→ YOUR ASSIGNMENT
For the material below, return exactly the lines starting at the line containing "bottle (2nd from left) bottom centre" and ending at the line containing "egg (2nd from left) middle right", both ends included, and no others.

→ EXERCISE MATERIALS
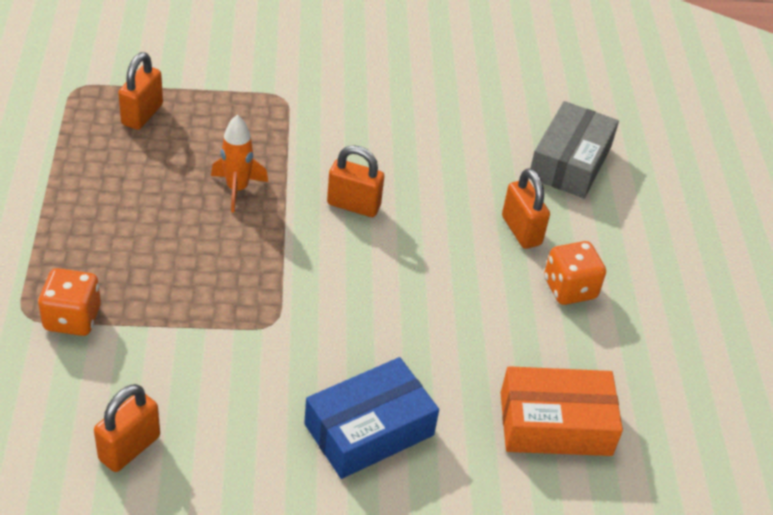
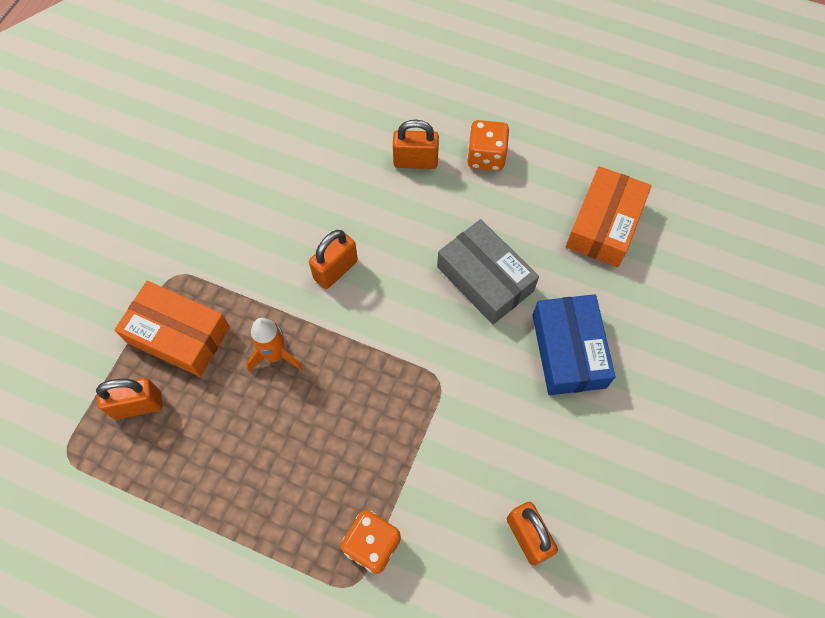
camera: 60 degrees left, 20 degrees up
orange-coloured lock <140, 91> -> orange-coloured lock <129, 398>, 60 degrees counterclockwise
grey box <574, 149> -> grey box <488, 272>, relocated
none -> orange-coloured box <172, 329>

--

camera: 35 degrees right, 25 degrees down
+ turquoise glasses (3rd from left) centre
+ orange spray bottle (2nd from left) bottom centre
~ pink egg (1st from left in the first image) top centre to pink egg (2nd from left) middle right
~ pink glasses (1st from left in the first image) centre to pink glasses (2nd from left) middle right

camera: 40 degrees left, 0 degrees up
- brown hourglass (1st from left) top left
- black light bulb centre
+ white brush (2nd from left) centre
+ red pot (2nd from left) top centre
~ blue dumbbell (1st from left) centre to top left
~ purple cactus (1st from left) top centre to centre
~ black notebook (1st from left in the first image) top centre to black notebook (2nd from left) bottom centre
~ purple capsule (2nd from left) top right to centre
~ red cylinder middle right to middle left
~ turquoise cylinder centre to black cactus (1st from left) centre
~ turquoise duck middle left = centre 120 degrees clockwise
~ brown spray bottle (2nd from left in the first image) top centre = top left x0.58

...

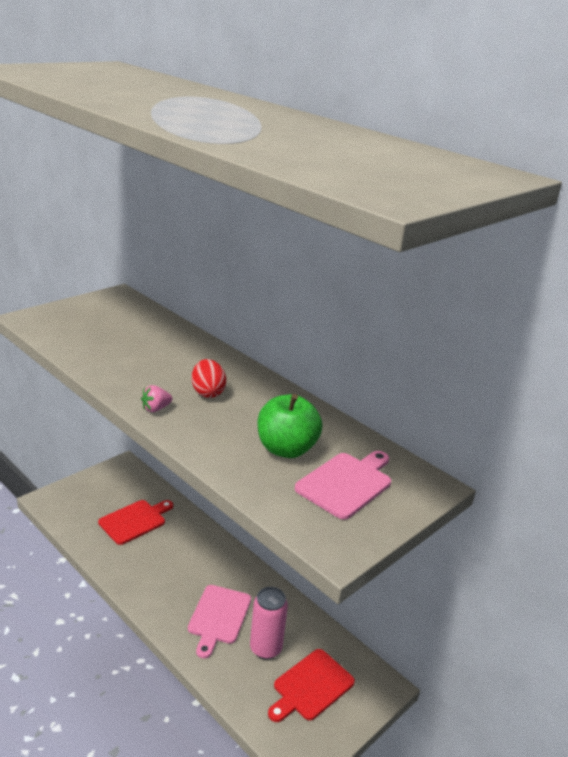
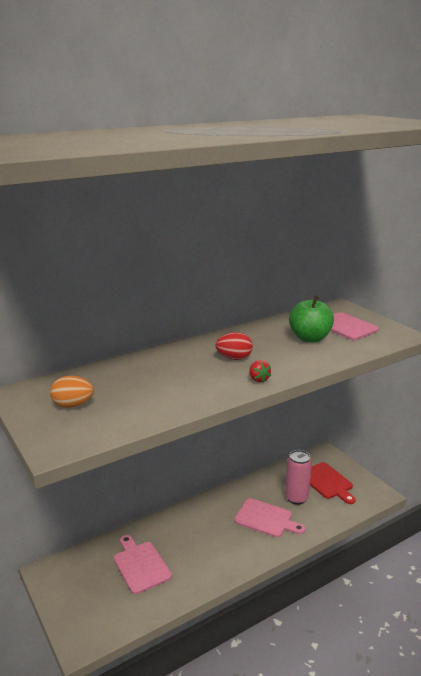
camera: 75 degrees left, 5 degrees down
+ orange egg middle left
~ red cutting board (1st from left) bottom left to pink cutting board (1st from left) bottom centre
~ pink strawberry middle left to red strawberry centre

→ RESULT
+ orange spray bottle (2nd from left) bottom centre
~ pink egg (1st from left in the first image) top centre to pink egg (2nd from left) middle right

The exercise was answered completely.